### Activity
Images do not belong in the copy. Retype the entries exactly.

Object transformation records
========
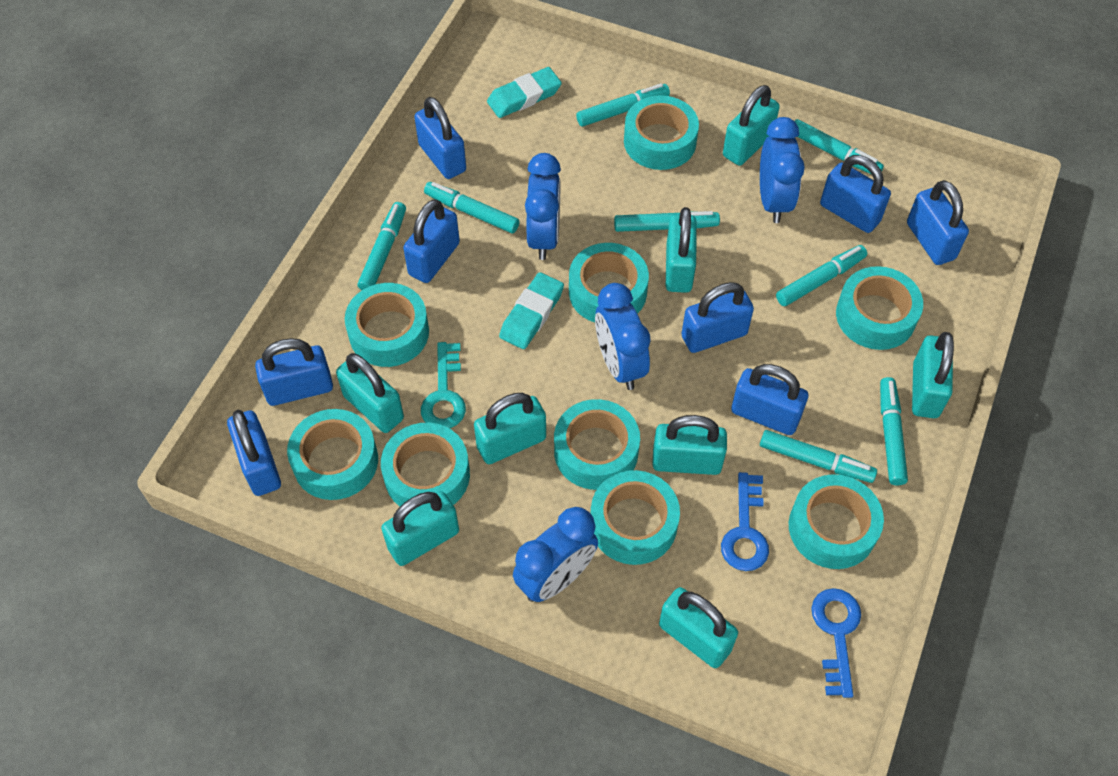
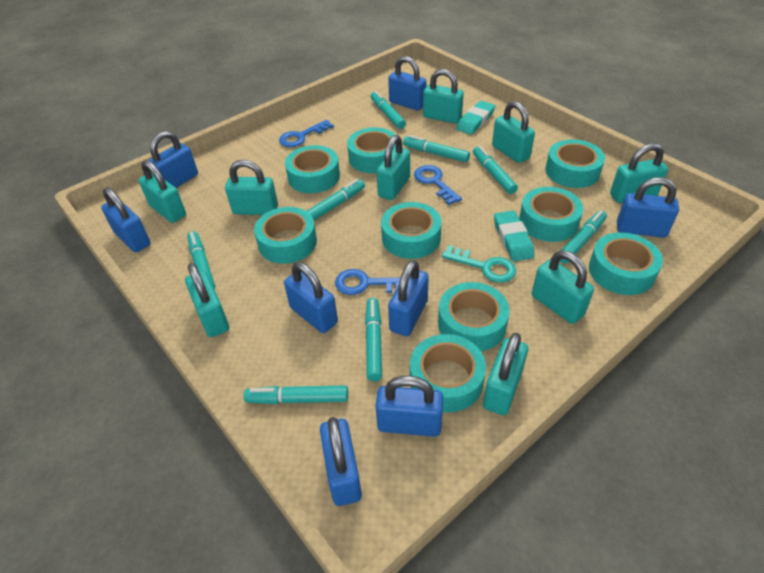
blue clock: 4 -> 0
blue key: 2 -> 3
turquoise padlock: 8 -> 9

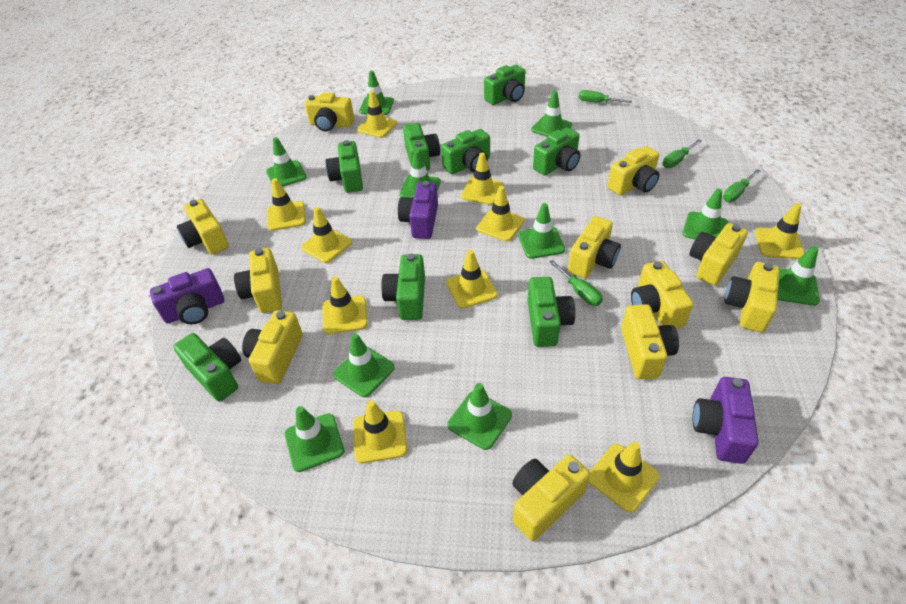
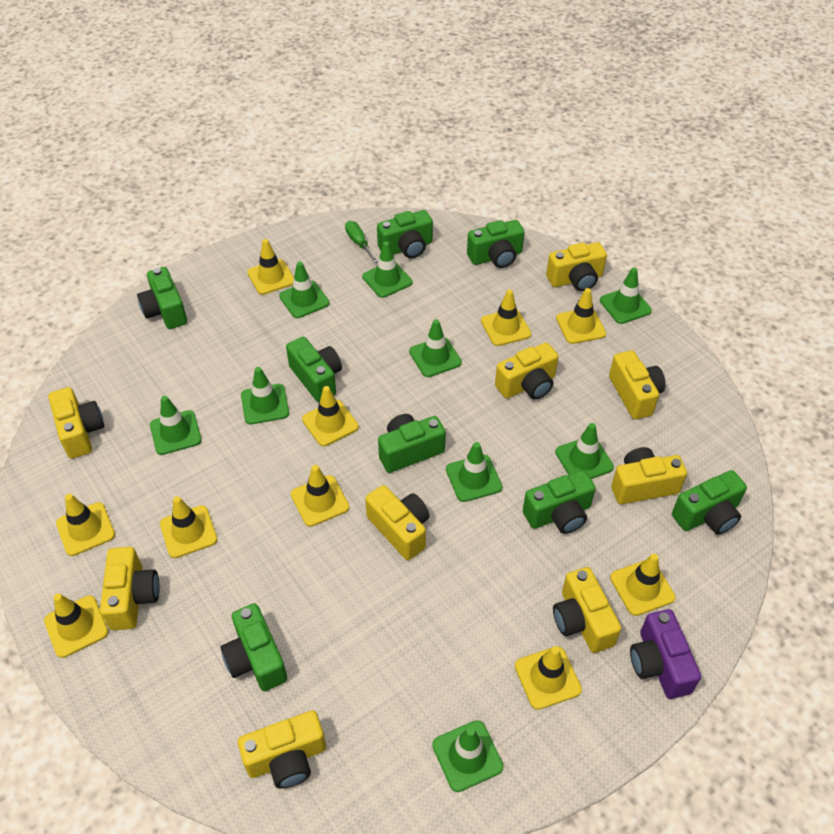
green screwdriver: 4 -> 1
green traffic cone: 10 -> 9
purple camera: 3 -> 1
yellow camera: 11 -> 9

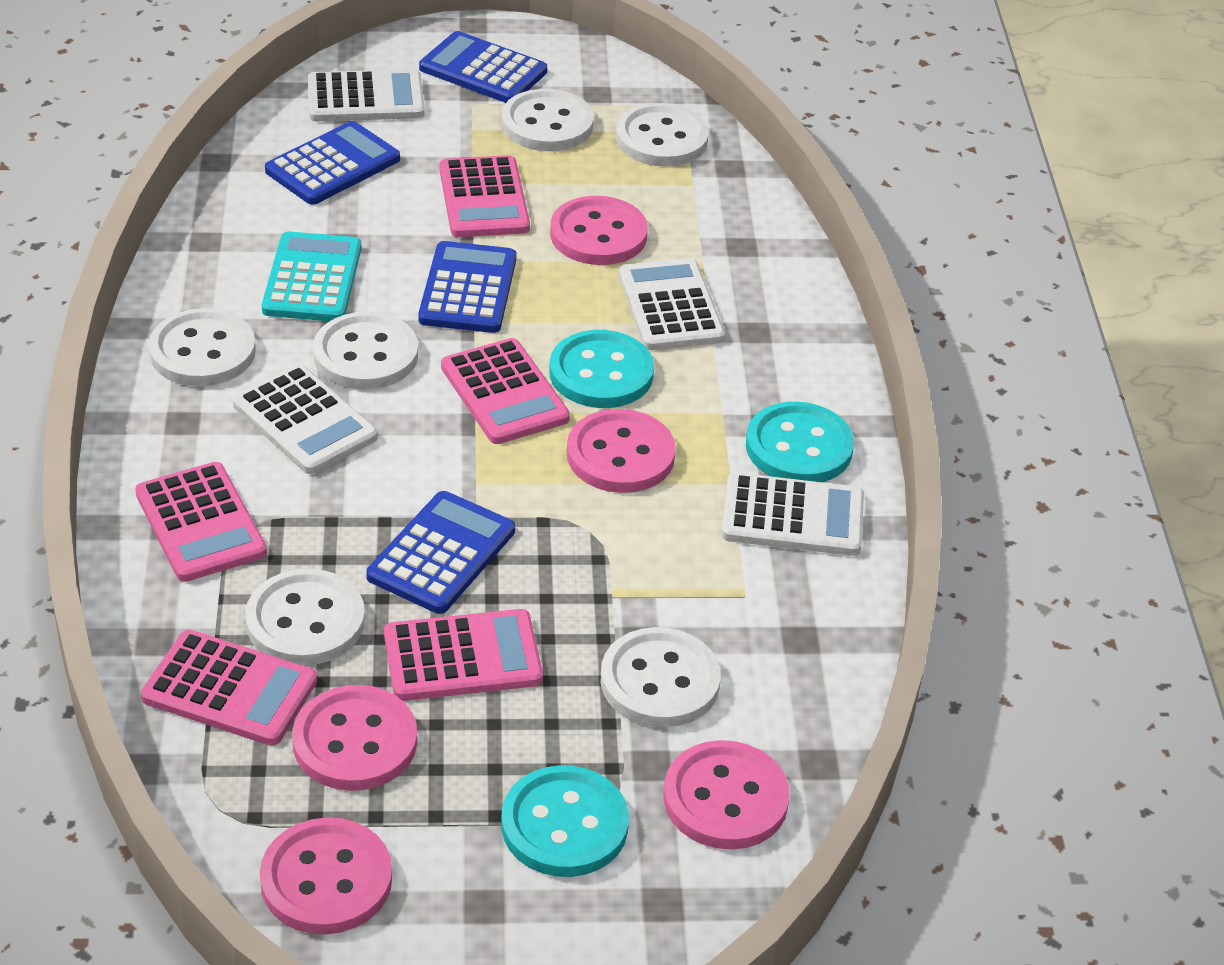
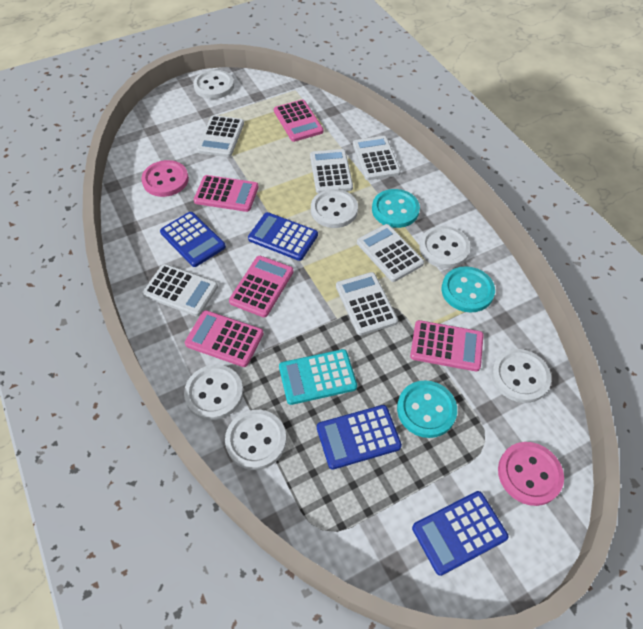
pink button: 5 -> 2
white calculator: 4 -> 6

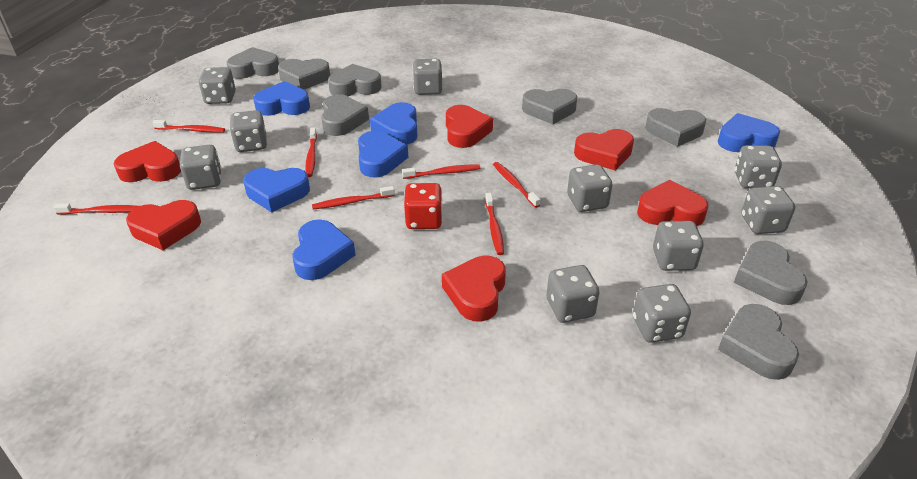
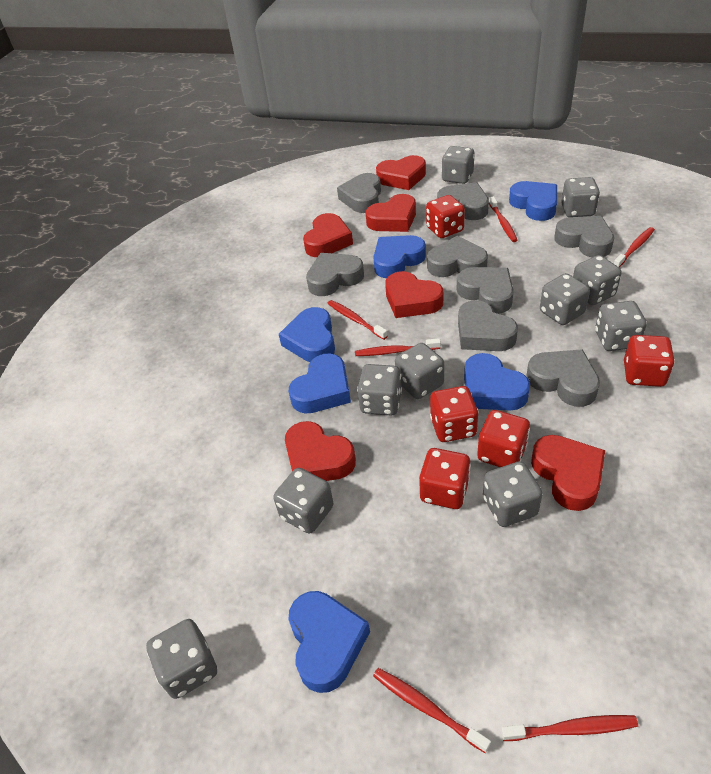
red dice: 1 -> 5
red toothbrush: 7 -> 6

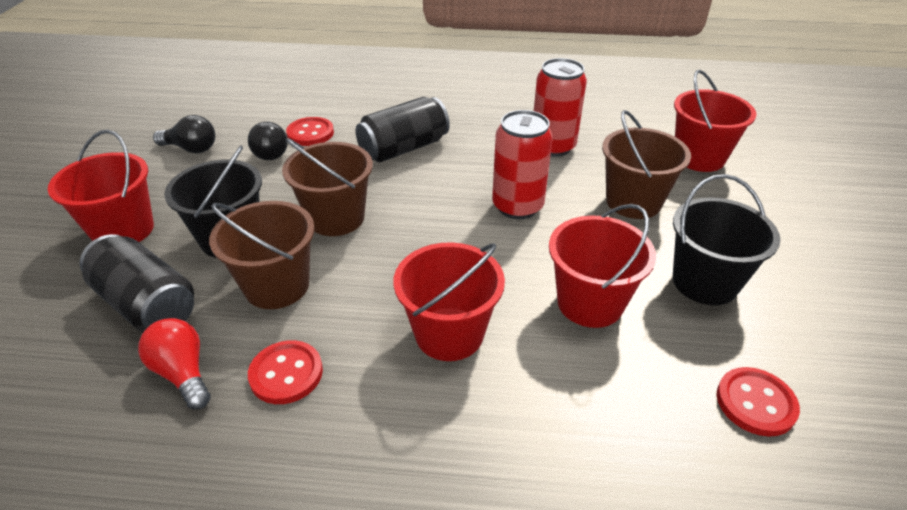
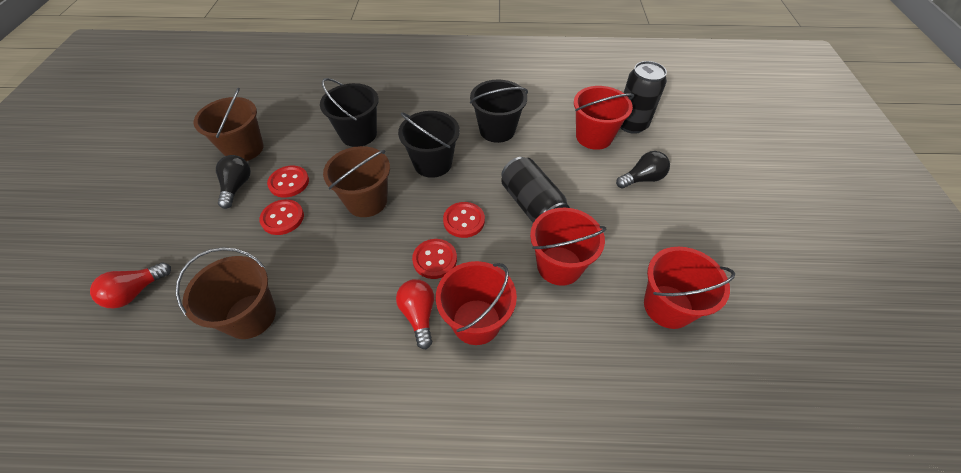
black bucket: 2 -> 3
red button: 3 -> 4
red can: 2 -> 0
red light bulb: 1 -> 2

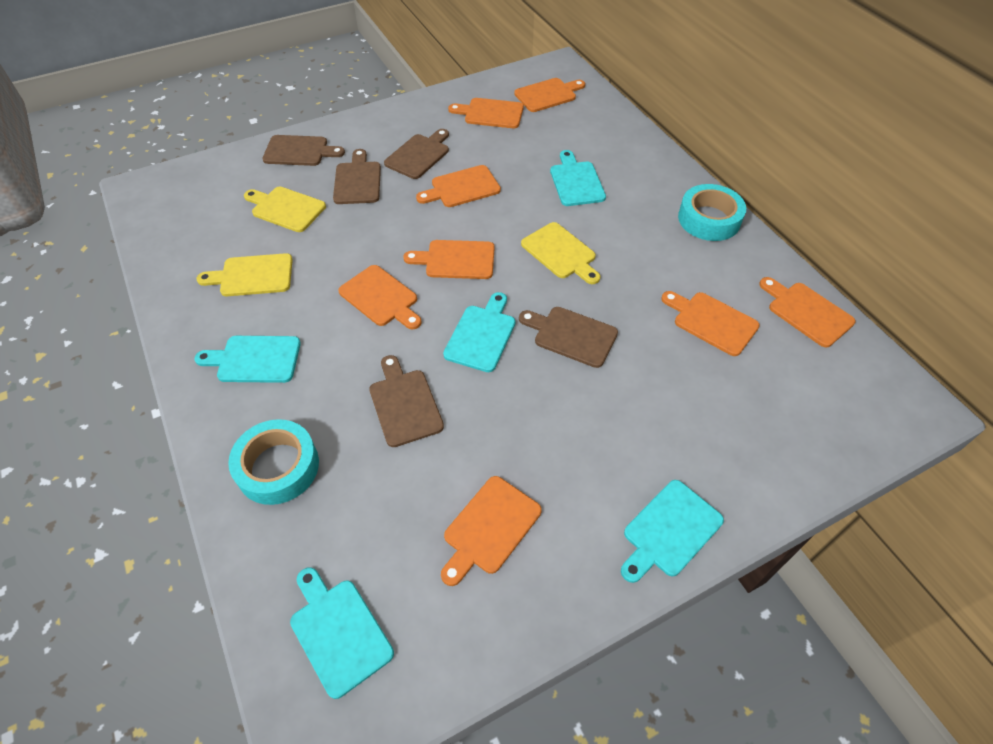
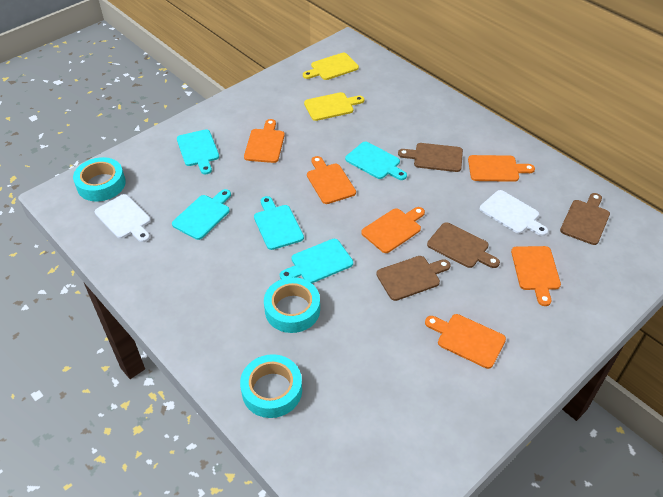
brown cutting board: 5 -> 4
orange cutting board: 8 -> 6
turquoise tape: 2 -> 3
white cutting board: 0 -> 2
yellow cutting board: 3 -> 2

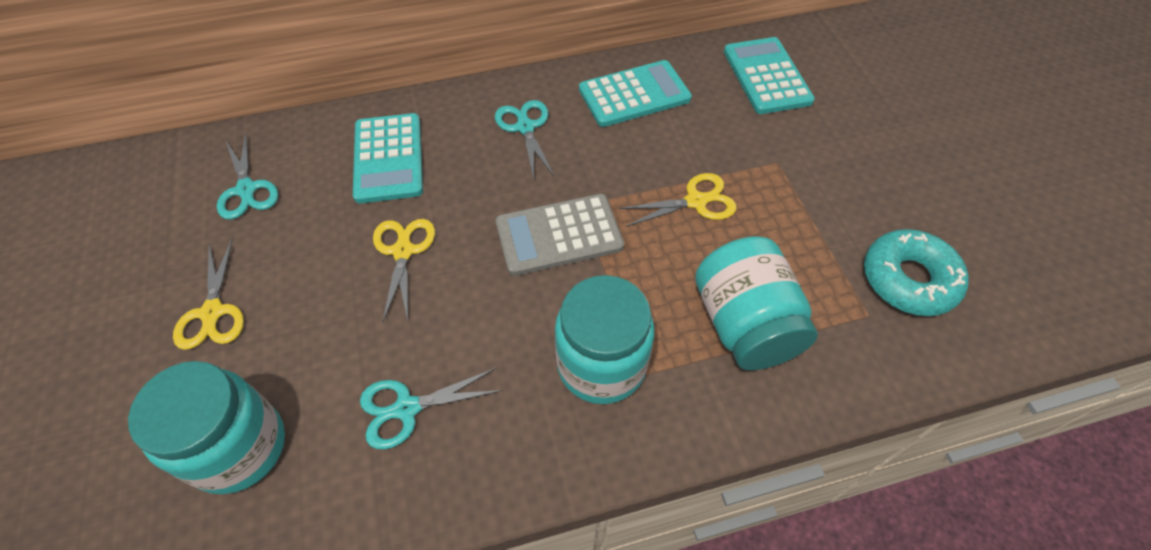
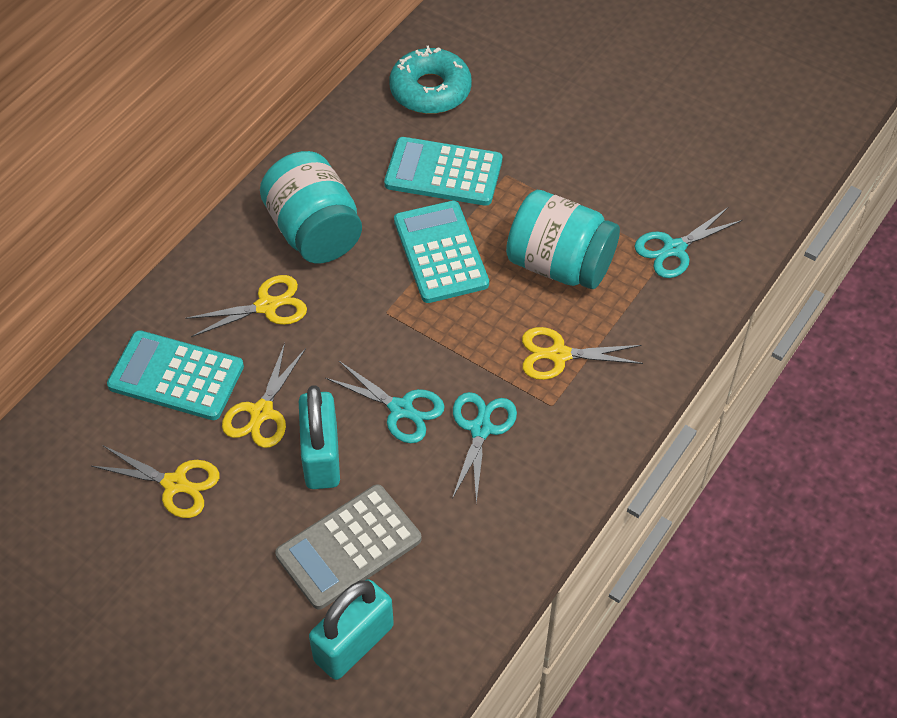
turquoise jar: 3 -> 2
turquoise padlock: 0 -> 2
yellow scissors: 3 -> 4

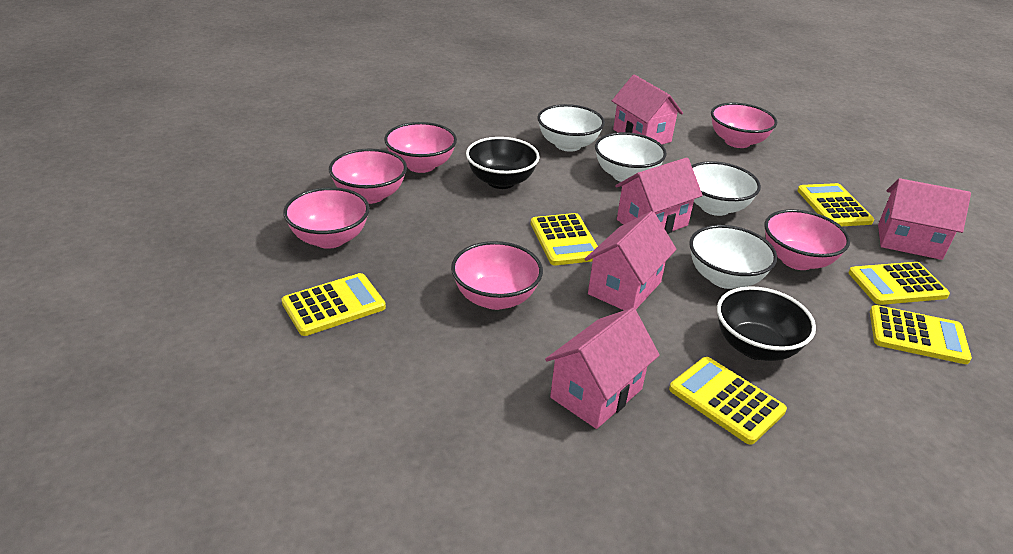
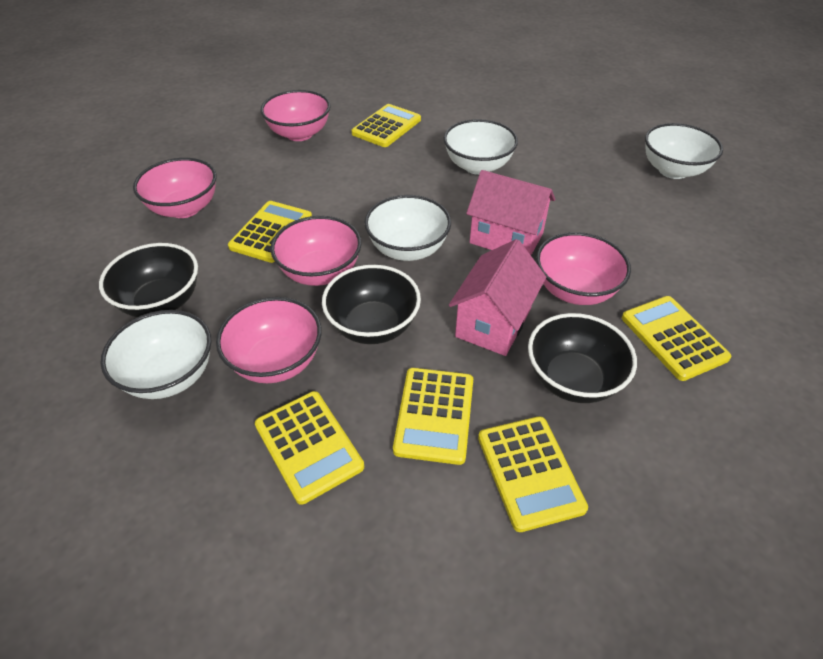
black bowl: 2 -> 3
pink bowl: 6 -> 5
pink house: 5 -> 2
========
### Solution to the problem
blue clock: 4 -> 0
blue key: 2 -> 3
turquoise padlock: 8 -> 9

green screwdriver: 4 -> 1
green traffic cone: 10 -> 9
purple camera: 3 -> 1
yellow camera: 11 -> 9

pink button: 5 -> 2
white calculator: 4 -> 6

red dice: 1 -> 5
red toothbrush: 7 -> 6

black bucket: 2 -> 3
red button: 3 -> 4
red can: 2 -> 0
red light bulb: 1 -> 2

brown cutting board: 5 -> 4
orange cutting board: 8 -> 6
turquoise tape: 2 -> 3
white cutting board: 0 -> 2
yellow cutting board: 3 -> 2

turquoise jar: 3 -> 2
turquoise padlock: 0 -> 2
yellow scissors: 3 -> 4

black bowl: 2 -> 3
pink bowl: 6 -> 5
pink house: 5 -> 2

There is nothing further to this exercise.